### What you need to do
Your answer must be an exact copy of every record.

### Source data
=-=-=-=-=
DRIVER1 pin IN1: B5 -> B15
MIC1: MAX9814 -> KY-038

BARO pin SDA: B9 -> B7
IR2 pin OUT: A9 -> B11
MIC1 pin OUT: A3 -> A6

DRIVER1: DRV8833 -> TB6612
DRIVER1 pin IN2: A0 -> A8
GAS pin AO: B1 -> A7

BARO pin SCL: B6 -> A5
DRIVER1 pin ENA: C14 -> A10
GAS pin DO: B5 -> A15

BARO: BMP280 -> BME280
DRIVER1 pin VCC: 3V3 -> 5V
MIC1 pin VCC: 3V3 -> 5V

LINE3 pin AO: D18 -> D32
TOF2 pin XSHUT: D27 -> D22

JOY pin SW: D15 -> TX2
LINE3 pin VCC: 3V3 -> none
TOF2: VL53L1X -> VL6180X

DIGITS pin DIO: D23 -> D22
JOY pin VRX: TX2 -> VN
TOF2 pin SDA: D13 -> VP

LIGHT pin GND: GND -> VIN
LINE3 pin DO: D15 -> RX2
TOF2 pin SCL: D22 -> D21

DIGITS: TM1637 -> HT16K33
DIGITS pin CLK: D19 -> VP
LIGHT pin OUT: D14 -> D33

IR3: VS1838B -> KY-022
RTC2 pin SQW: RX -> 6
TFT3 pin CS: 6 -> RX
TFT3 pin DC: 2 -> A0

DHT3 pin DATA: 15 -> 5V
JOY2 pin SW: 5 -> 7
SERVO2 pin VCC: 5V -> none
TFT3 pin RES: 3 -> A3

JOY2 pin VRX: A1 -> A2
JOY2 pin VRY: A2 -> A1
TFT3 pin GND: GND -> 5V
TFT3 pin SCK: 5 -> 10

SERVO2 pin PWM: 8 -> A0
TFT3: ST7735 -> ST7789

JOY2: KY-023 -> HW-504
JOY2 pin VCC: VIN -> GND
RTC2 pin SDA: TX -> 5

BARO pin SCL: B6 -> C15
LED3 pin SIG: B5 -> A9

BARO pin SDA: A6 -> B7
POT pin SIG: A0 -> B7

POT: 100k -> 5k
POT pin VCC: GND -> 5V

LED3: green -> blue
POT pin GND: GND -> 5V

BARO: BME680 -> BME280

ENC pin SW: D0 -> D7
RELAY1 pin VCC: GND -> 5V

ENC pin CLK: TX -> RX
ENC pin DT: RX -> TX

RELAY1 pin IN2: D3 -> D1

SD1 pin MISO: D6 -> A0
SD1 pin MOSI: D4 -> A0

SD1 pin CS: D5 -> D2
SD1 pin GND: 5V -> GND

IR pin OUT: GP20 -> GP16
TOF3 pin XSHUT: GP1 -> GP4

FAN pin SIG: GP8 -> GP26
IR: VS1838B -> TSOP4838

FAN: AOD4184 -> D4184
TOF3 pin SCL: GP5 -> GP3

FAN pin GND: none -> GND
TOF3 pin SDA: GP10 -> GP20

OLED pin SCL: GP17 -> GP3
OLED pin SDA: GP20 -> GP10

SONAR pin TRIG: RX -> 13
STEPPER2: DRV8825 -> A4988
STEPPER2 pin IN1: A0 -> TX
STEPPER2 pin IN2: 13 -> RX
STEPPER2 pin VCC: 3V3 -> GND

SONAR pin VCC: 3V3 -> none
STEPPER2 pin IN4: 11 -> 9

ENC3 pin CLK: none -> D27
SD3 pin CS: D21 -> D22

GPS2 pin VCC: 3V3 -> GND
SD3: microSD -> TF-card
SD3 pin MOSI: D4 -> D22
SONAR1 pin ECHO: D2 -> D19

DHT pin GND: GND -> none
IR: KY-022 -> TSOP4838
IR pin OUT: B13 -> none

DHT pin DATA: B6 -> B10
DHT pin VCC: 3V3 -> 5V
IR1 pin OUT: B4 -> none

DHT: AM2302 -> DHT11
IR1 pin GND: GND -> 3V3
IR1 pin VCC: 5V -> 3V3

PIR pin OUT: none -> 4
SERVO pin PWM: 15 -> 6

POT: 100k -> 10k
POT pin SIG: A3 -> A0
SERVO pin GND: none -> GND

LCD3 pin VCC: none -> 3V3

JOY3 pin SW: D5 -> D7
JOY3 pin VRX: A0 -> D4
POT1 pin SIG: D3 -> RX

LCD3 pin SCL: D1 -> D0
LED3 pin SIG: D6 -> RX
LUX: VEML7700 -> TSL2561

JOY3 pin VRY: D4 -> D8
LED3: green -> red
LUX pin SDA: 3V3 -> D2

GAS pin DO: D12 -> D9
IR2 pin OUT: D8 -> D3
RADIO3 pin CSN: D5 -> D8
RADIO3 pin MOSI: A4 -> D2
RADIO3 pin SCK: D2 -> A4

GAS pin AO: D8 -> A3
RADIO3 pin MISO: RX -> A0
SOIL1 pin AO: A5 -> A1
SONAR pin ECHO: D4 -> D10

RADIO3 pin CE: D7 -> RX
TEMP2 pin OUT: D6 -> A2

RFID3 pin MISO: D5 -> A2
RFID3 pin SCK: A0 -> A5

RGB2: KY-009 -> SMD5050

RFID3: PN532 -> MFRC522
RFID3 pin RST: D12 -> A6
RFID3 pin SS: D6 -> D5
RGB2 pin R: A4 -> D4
=-=-=-=-=
### Solved exercise
DRIVER1 pin IN1: B5 -> B15
MIC1: MAX9814 -> KY-038

BARO pin SDA: B9 -> B7
IR2 pin OUT: A9 -> B11
MIC1 pin OUT: A3 -> A6

DRIVER1: DRV8833 -> TB6612
DRIVER1 pin IN2: A0 -> A8
GAS pin AO: B1 -> A7

BARO pin SCL: B6 -> A5
DRIVER1 pin ENA: C14 -> A10
GAS pin DO: B5 -> A15

BARO: BMP280 -> BME280
DRIVER1 pin VCC: 3V3 -> 5V
MIC1 pin VCC: 3V3 -> 5V

LINE3 pin AO: D18 -> D32
TOF2 pin XSHUT: D27 -> D22

JOY pin SW: D15 -> TX2
LINE3 pin VCC: 3V3 -> none
TOF2: VL53L1X -> VL6180X

DIGITS pin DIO: D23 -> D22
JOY pin VRX: TX2 -> VN
TOF2 pin SDA: D13 -> VP

LIGHT pin GND: GND -> VIN
LINE3 pin DO: D15 -> RX2
TOF2 pin SCL: D22 -> D21

DIGITS: TM1637 -> HT16K33
DIGITS pin CLK: D19 -> VP
LIGHT pin OUT: D14 -> D33

IR3: VS1838B -> KY-022
RTC2 pin SQW: RX -> 6
TFT3 pin CS: 6 -> RX
TFT3 pin DC: 2 -> A0

DHT3 pin DATA: 15 -> 5V
JOY2 pin SW: 5 -> 7
SERVO2 pin VCC: 5V -> none
TFT3 pin RES: 3 -> A3

JOY2 pin VRX: A1 -> A2
JOY2 pin VRY: A2 -> A1
TFT3 pin GND: GND -> 5V
TFT3 pin SCK: 5 -> 10

SERVO2 pin PWM: 8 -> A0
TFT3: ST7735 -> ST7789

JOY2: KY-023 -> HW-504
JOY2 pin VCC: VIN -> GND
RTC2 pin SDA: TX -> 5

BARO pin SCL: B6 -> C15
LED3 pin SIG: B5 -> A9

BARO pin SDA: A6 -> B7
POT pin SIG: A0 -> B7

POT: 100k -> 5k
POT pin VCC: GND -> 5V

LED3: green -> blue
POT pin GND: GND -> 5V

BARO: BME680 -> BME280

ENC pin SW: D0 -> D7
RELAY1 pin VCC: GND -> 5V

ENC pin CLK: TX -> RX
ENC pin DT: RX -> TX

RELAY1 pin IN2: D3 -> D1

SD1 pin MISO: D6 -> A0
SD1 pin MOSI: D4 -> A0

SD1 pin CS: D5 -> D2
SD1 pin GND: 5V -> GND

IR pin OUT: GP20 -> GP16
TOF3 pin XSHUT: GP1 -> GP4

FAN pin SIG: GP8 -> GP26
IR: VS1838B -> TSOP4838

FAN: AOD4184 -> D4184
TOF3 pin SCL: GP5 -> GP3

FAN pin GND: none -> GND
TOF3 pin SDA: GP10 -> GP20

OLED pin SCL: GP17 -> GP3
OLED pin SDA: GP20 -> GP10

SONAR pin TRIG: RX -> 13
STEPPER2: DRV8825 -> A4988
STEPPER2 pin IN1: A0 -> TX
STEPPER2 pin IN2: 13 -> RX
STEPPER2 pin VCC: 3V3 -> GND

SONAR pin VCC: 3V3 -> none
STEPPER2 pin IN4: 11 -> 9

ENC3 pin CLK: none -> D27
SD3 pin CS: D21 -> D22

GPS2 pin VCC: 3V3 -> GND
SD3: microSD -> TF-card
SD3 pin MOSI: D4 -> D22
SONAR1 pin ECHO: D2 -> D19

DHT pin GND: GND -> none
IR: KY-022 -> TSOP4838
IR pin OUT: B13 -> none

DHT pin DATA: B6 -> B10
DHT pin VCC: 3V3 -> 5V
IR1 pin OUT: B4 -> none

DHT: AM2302 -> DHT11
IR1 pin GND: GND -> 3V3
IR1 pin VCC: 5V -> 3V3

PIR pin OUT: none -> 4
SERVO pin PWM: 15 -> 6

POT: 100k -> 10k
POT pin SIG: A3 -> A0
SERVO pin GND: none -> GND

LCD3 pin VCC: none -> 3V3

JOY3 pin SW: D5 -> D7
JOY3 pin VRX: A0 -> D4
POT1 pin SIG: D3 -> RX

LCD3 pin SCL: D1 -> D0
LED3 pin SIG: D6 -> RX
LUX: VEML7700 -> TSL2561

JOY3 pin VRY: D4 -> D8
LED3: green -> red
LUX pin SDA: 3V3 -> D2

GAS pin DO: D12 -> D9
IR2 pin OUT: D8 -> D3
RADIO3 pin CSN: D5 -> D8
RADIO3 pin MOSI: A4 -> D2
RADIO3 pin SCK: D2 -> A4

GAS pin AO: D8 -> A3
RADIO3 pin MISO: RX -> A0
SOIL1 pin AO: A5 -> A1
SONAR pin ECHO: D4 -> D10

RADIO3 pin CE: D7 -> RX
TEMP2 pin OUT: D6 -> A2

RFID3 pin MISO: D5 -> A2
RFID3 pin SCK: A0 -> A5

RGB2: KY-009 -> SMD5050

RFID3: PN532 -> MFRC522
RFID3 pin RST: D12 -> A6
RFID3 pin SS: D6 -> D5
RGB2 pin R: A4 -> D4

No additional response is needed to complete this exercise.